_Your goal:_
The response must contain every line of the records that follow, duplicated exactly.

_Scene change data:_
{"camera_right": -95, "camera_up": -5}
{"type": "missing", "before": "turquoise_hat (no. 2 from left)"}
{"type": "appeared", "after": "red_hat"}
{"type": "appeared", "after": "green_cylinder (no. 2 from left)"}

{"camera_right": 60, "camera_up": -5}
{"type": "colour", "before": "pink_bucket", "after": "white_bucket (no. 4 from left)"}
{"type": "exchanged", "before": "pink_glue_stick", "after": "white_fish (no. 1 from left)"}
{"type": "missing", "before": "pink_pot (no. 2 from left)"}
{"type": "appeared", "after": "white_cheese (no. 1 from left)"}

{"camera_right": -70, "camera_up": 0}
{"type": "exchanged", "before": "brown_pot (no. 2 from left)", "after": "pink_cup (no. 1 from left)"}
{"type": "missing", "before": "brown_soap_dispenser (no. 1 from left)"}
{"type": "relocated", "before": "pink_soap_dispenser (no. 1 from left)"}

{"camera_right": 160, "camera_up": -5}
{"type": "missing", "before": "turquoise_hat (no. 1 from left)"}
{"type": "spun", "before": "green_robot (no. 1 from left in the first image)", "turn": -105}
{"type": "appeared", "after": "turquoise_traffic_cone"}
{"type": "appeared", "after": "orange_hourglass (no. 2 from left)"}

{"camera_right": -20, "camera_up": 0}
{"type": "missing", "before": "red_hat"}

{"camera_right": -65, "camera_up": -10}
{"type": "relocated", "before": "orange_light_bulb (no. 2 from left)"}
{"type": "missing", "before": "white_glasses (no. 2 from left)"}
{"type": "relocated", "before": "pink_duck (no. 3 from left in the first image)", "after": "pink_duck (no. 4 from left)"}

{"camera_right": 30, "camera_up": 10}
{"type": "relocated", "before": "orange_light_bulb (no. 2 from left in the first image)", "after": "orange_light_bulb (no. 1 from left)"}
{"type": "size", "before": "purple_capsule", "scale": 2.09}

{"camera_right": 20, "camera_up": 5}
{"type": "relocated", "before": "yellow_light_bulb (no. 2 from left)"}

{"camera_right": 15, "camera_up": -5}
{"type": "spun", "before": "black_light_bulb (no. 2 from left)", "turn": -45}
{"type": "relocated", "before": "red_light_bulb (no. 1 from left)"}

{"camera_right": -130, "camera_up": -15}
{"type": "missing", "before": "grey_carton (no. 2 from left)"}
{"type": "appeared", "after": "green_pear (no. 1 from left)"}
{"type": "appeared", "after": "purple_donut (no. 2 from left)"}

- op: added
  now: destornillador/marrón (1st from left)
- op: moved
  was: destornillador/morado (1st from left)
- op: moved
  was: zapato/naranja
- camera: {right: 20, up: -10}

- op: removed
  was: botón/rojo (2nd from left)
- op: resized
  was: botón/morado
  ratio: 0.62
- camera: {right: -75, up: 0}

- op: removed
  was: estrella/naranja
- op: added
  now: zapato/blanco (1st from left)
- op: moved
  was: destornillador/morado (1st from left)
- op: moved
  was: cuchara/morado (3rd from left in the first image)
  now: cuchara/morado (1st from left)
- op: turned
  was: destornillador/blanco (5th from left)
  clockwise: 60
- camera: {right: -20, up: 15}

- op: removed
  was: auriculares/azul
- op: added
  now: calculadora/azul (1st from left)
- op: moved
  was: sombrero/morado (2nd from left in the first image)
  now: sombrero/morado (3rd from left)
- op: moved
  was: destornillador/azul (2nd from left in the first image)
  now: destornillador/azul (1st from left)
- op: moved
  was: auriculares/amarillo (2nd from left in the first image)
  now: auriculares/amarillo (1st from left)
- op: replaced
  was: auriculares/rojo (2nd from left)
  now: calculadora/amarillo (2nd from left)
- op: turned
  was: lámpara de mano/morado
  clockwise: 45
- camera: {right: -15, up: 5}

_Exercise output:_
{"camera_right": -95, "camera_up": -5}
{"type": "missing", "before": "turquoise_hat (no. 2 from left)"}
{"type": "appeared", "after": "red_hat"}
{"type": "appeared", "after": "green_cylinder (no. 2 from left)"}

{"camera_right": 60, "camera_up": -5}
{"type": "colour", "before": "pink_bucket", "after": "white_bucket (no. 4 from left)"}
{"type": "exchanged", "before": "pink_glue_stick", "after": "white_fish (no. 1 from left)"}
{"type": "missing", "before": "pink_pot (no. 2 from left)"}
{"type": "appeared", "after": "white_cheese (no. 1 from left)"}

{"camera_right": -70, "camera_up": 0}
{"type": "exchanged", "before": "brown_pot (no. 2 from left)", "after": "pink_cup (no. 1 from left)"}
{"type": "missing", "before": "brown_soap_dispenser (no. 1 from left)"}
{"type": "relocated", "before": "pink_soap_dispenser (no. 1 from left)"}

{"camera_right": 160, "camera_up": -5}
{"type": "missing", "before": "turquoise_hat (no. 1 from left)"}
{"type": "spun", "before": "green_robot (no. 1 from left in the first image)", "turn": -105}
{"type": "appeared", "after": "turquoise_traffic_cone"}
{"type": "appeared", "after": "orange_hourglass (no. 2 from left)"}

{"camera_right": -20, "camera_up": 0}
{"type": "missing", "before": "red_hat"}

{"camera_right": -65, "camera_up": -10}
{"type": "relocated", "before": "orange_light_bulb (no. 2 from left)"}
{"type": "missing", "before": "white_glasses (no. 2 from left)"}
{"type": "relocated", "before": "pink_duck (no. 3 from left in the first image)", "after": "pink_duck (no. 4 from left)"}

{"camera_right": 30, "camera_up": 10}
{"type": "relocated", "before": "orange_light_bulb (no. 2 from left in the first image)", "after": "orange_light_bulb (no. 1 from left)"}
{"type": "size", "before": "purple_capsule", "scale": 2.09}

{"camera_right": 20, "camera_up": 5}
{"type": "relocated", "before": "yellow_light_bulb (no. 2 from left)"}

{"camera_right": 15, "camera_up": -5}
{"type": "spun", "before": "black_light_bulb (no. 2 from left)", "turn": -45}
{"type": "relocated", "before": "red_light_bulb (no. 1 from left)"}

{"camera_right": -130, "camera_up": -15}
{"type": "missing", "before": "grey_carton (no. 2 from left)"}
{"type": "appeared", "after": "green_pear (no. 1 from left)"}
{"type": "appeared", "after": "purple_donut (no. 2 from left)"}

- op: added
  now: destornillador/marrón (1st from left)
- op: moved
  was: destornillador/morado (1st from left)
- op: moved
  was: zapato/naranja
- camera: {right: 20, up: -10}

- op: removed
  was: botón/rojo (2nd from left)
- op: resized
  was: botón/morado
  ratio: 0.62
- camera: {right: -75, up: 0}

- op: removed
  was: estrella/naranja
- op: added
  now: zapato/blanco (1st from left)
- op: moved
  was: destornillador/morado (1st from left)
- op: moved
  was: cuchara/morado (3rd from left in the first image)
  now: cuchara/morado (1st from left)
- op: turned
  was: destornillador/blanco (5th from left)
  clockwise: 60
- camera: {right: -20, up: 15}

- op: removed
  was: auriculares/azul
- op: added
  now: calculadora/azul (1st from left)
- op: moved
  was: sombrero/morado (2nd from left in the first image)
  now: sombrero/morado (3rd from left)
- op: moved
  was: destornillador/azul (2nd from left in the first image)
  now: destornillador/azul (1st from left)
- op: moved
  was: auriculares/amarillo (2nd from left in the first image)
  now: auriculares/amarillo (1st from left)
- op: replaced
  was: auriculares/rojo (2nd from left)
  now: calculadora/amarillo (2nd from left)
- op: turned
  was: lámpara de mano/morado
  clockwise: 45
- camera: {right: -15, up: 5}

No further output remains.